**SUPPLIED DATA**:

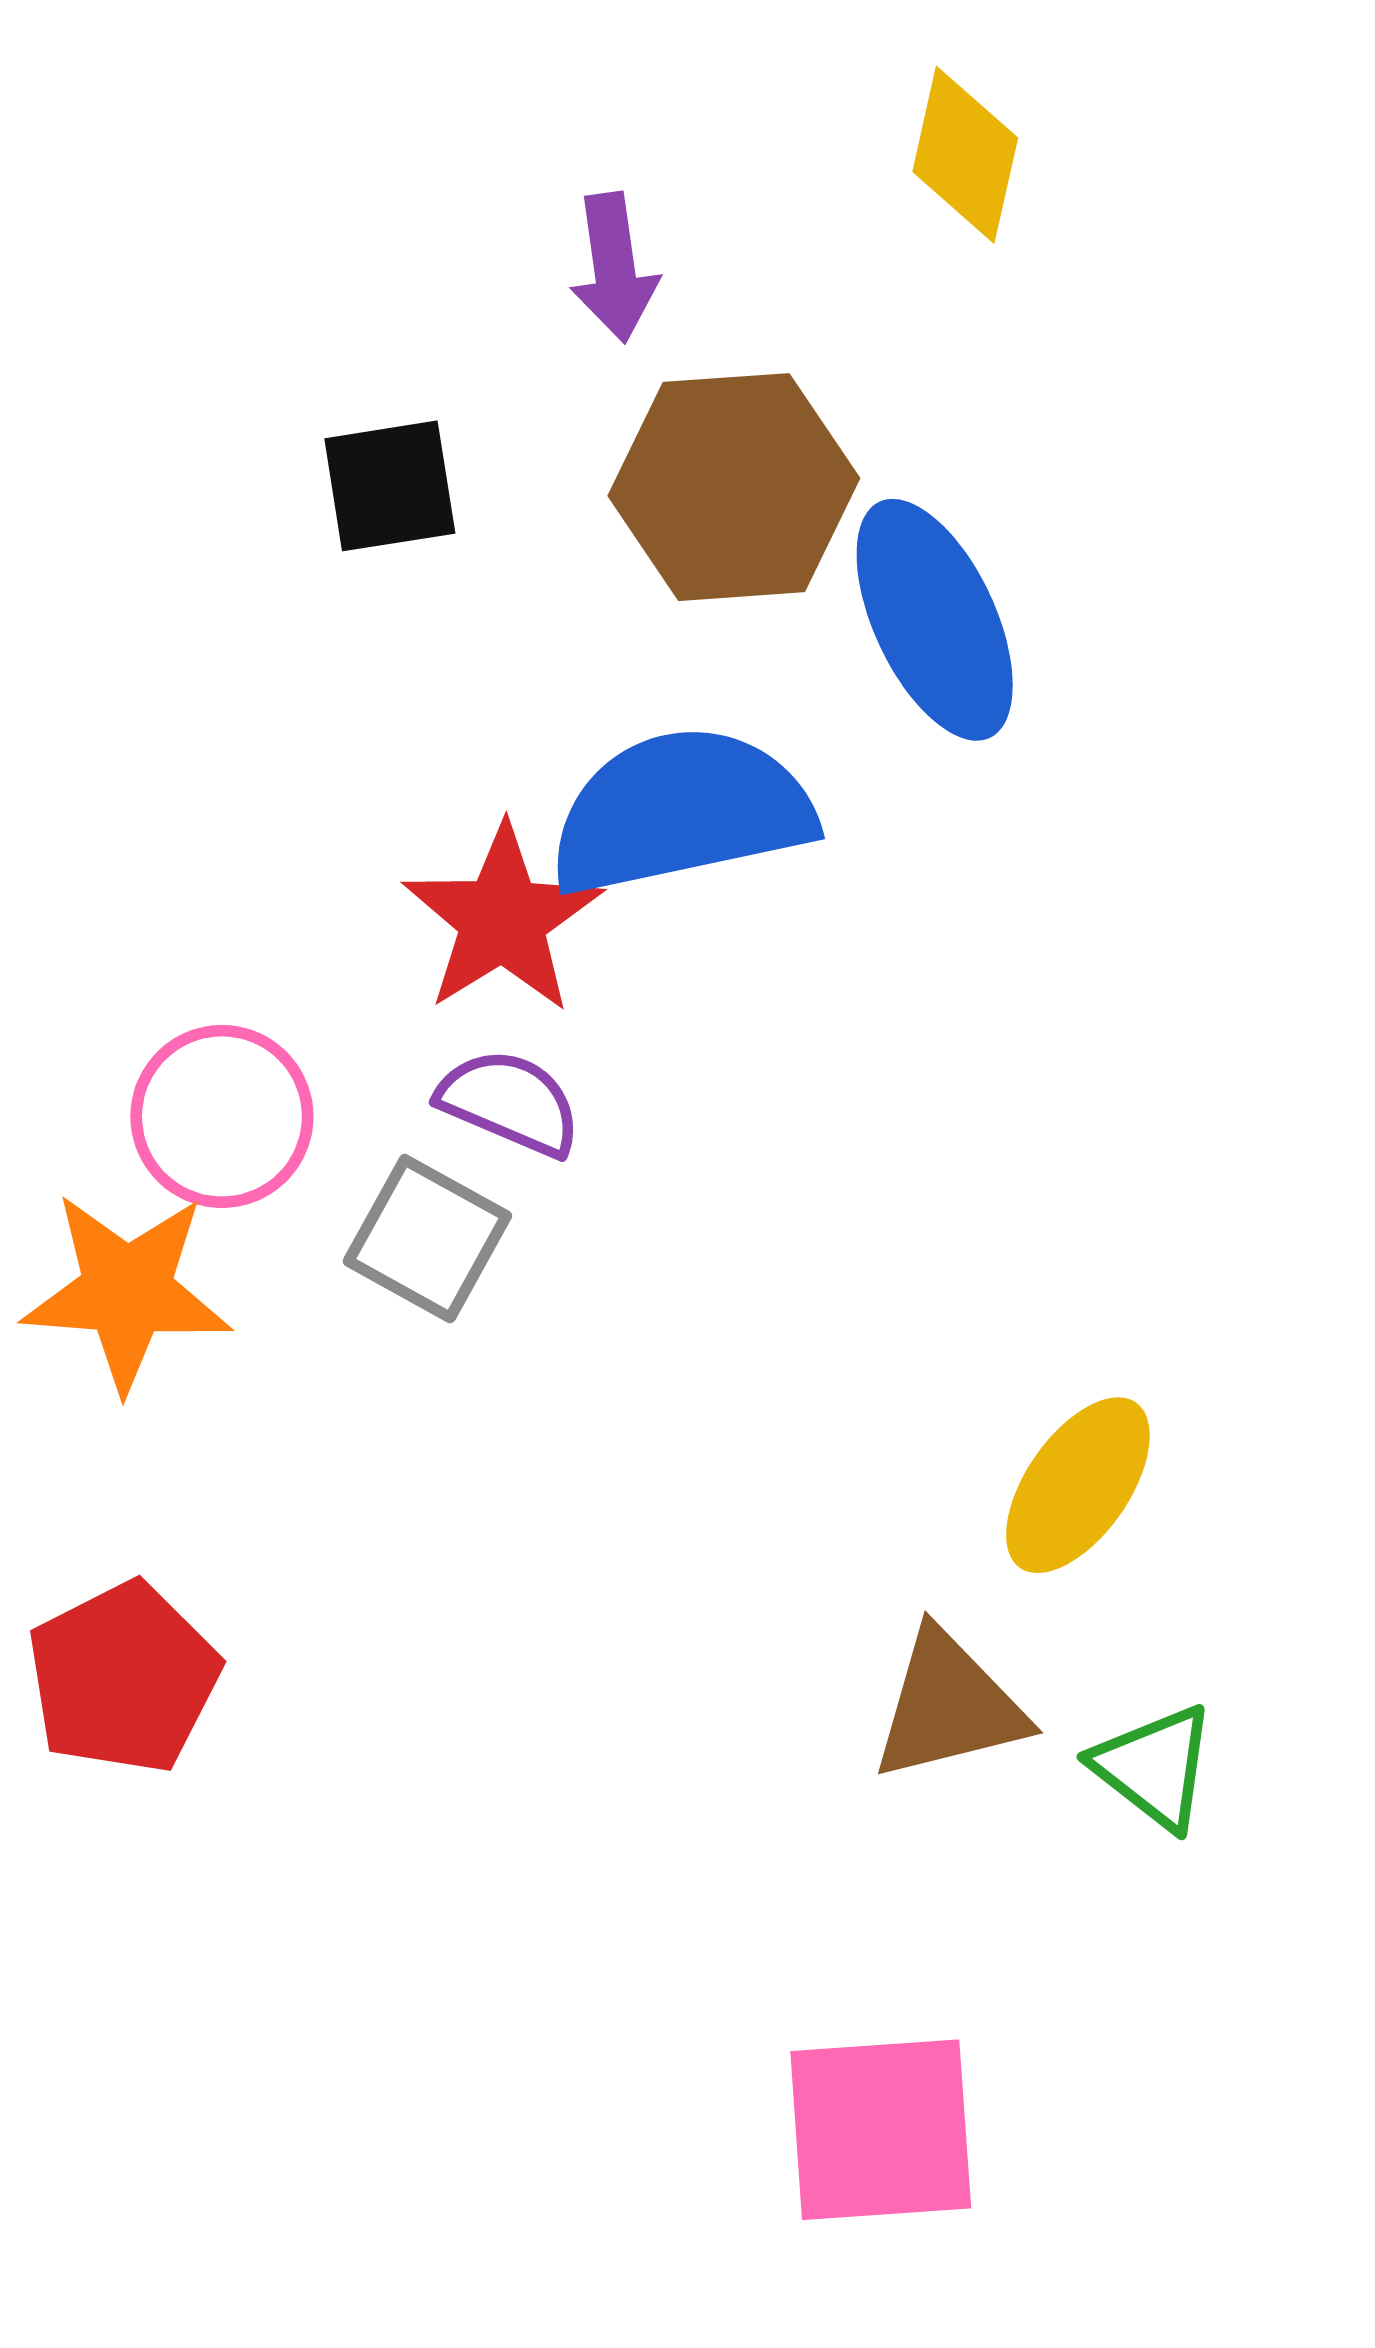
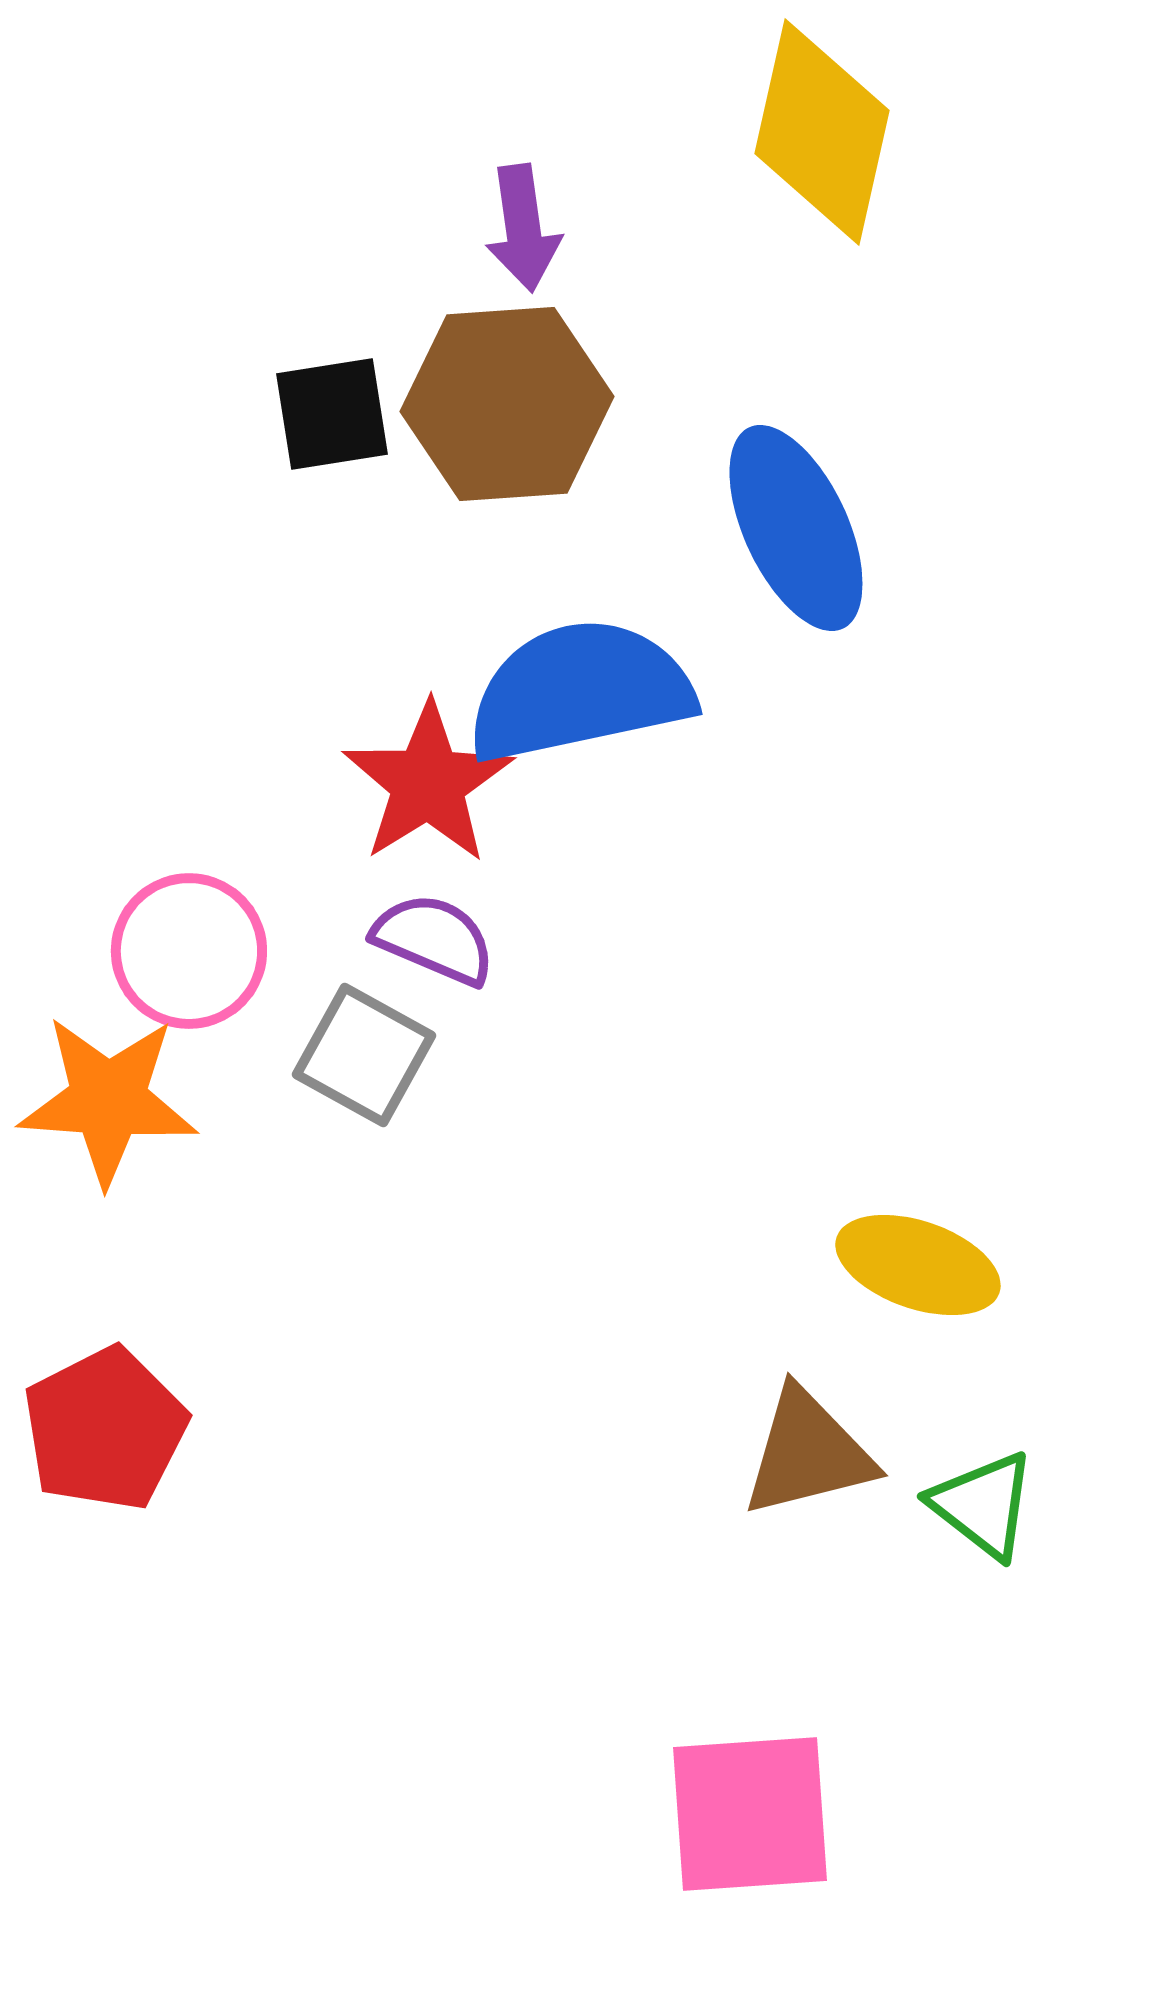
yellow diamond: (965, 155) -> (822, 132), size x1.5
brown hexagon: (734, 487) -> (507, 404), moved
yellow ellipse: (1078, 1485) -> (918, 1265), turned 74

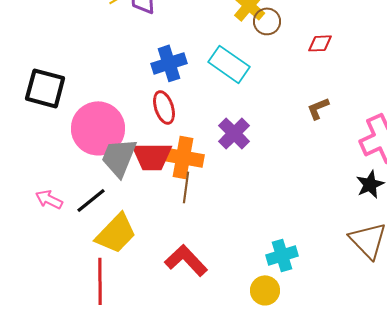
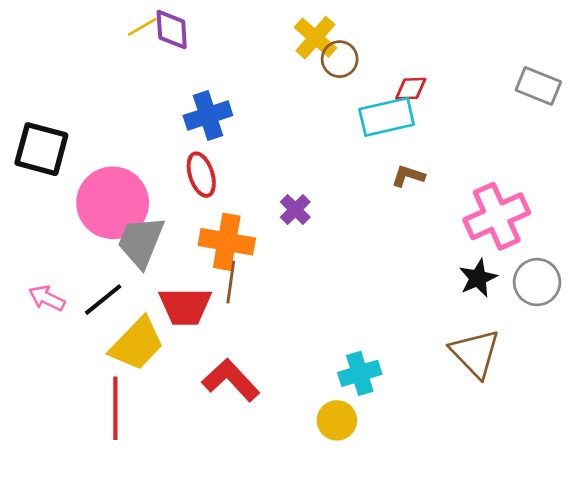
cyan rectangle: (229, 64) -> (387, 117), moved, turned -48
brown L-shape: (318, 108) -> (408, 176), turned 40
purple cross: (234, 133) -> (295, 210), size x0.7
red trapezoid: (152, 156) -> (185, 306), moved

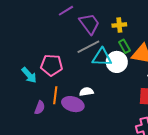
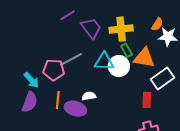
yellow cross: (119, 25) -> (121, 29), size x1.6
gray line: (88, 47) -> (71, 59), moved
purple semicircle: (40, 108) -> (30, 102), moved, size x1.5

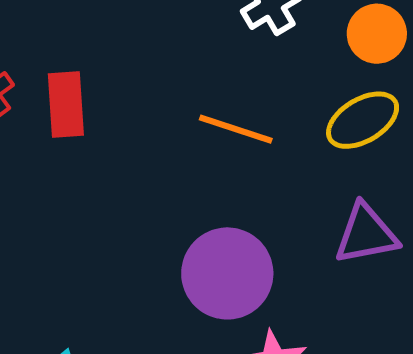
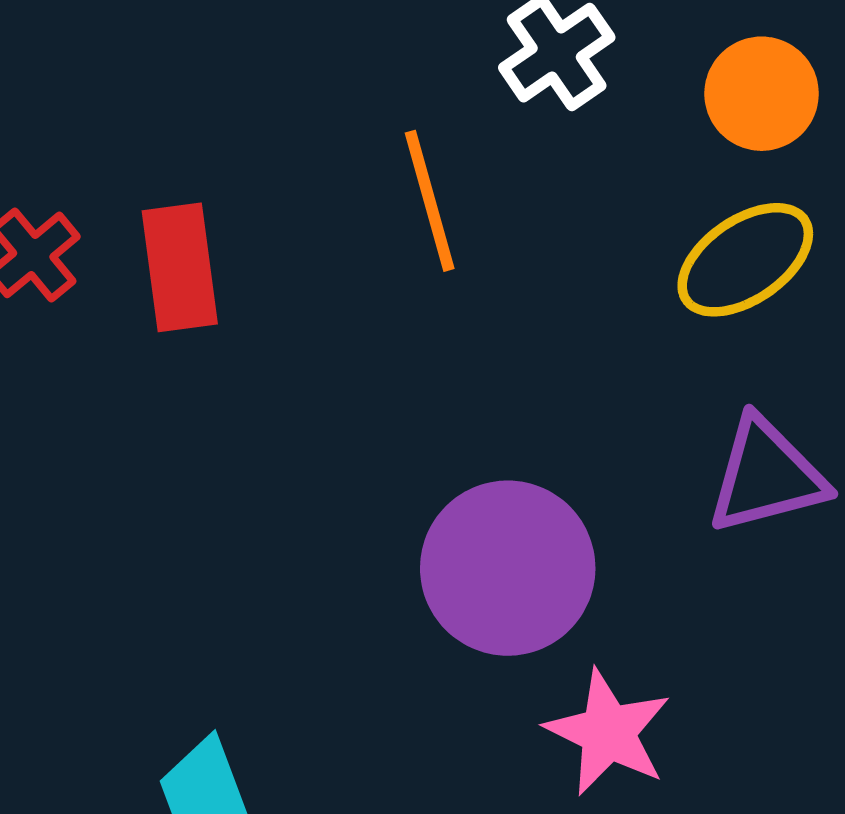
orange line: (236, 129) -> (430, 201), moved, turned 60

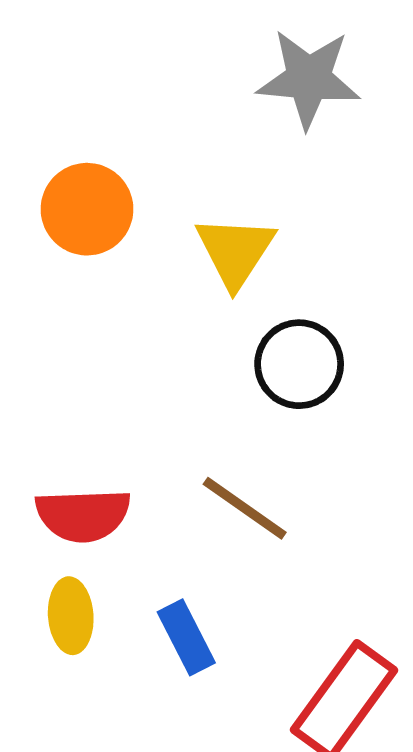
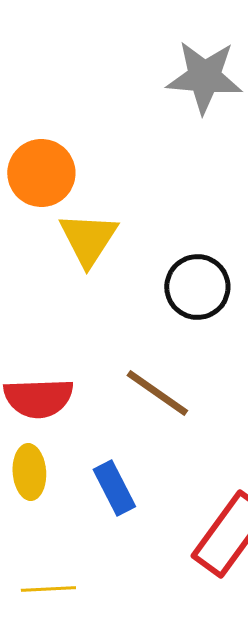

**WHAT YOU SHOULD DO**: Please return every record above exactly, but leave out the pictures.

**OUTPUT FOR THIS TASK**:
yellow diamond: (965, 155) -> (822, 132), size x1.5
brown hexagon: (734, 487) -> (507, 404), moved
yellow ellipse: (1078, 1485) -> (918, 1265), turned 74

cyan rectangle: (229, 64) -> (387, 117), moved, turned -48
brown L-shape: (318, 108) -> (408, 176), turned 40
purple cross: (234, 133) -> (295, 210), size x0.7
red trapezoid: (152, 156) -> (185, 306), moved

yellow cross: (119, 25) -> (121, 29), size x1.6
gray line: (88, 47) -> (71, 59), moved
purple semicircle: (40, 108) -> (30, 102), moved, size x1.5

orange line: (236, 129) -> (430, 201), moved, turned 60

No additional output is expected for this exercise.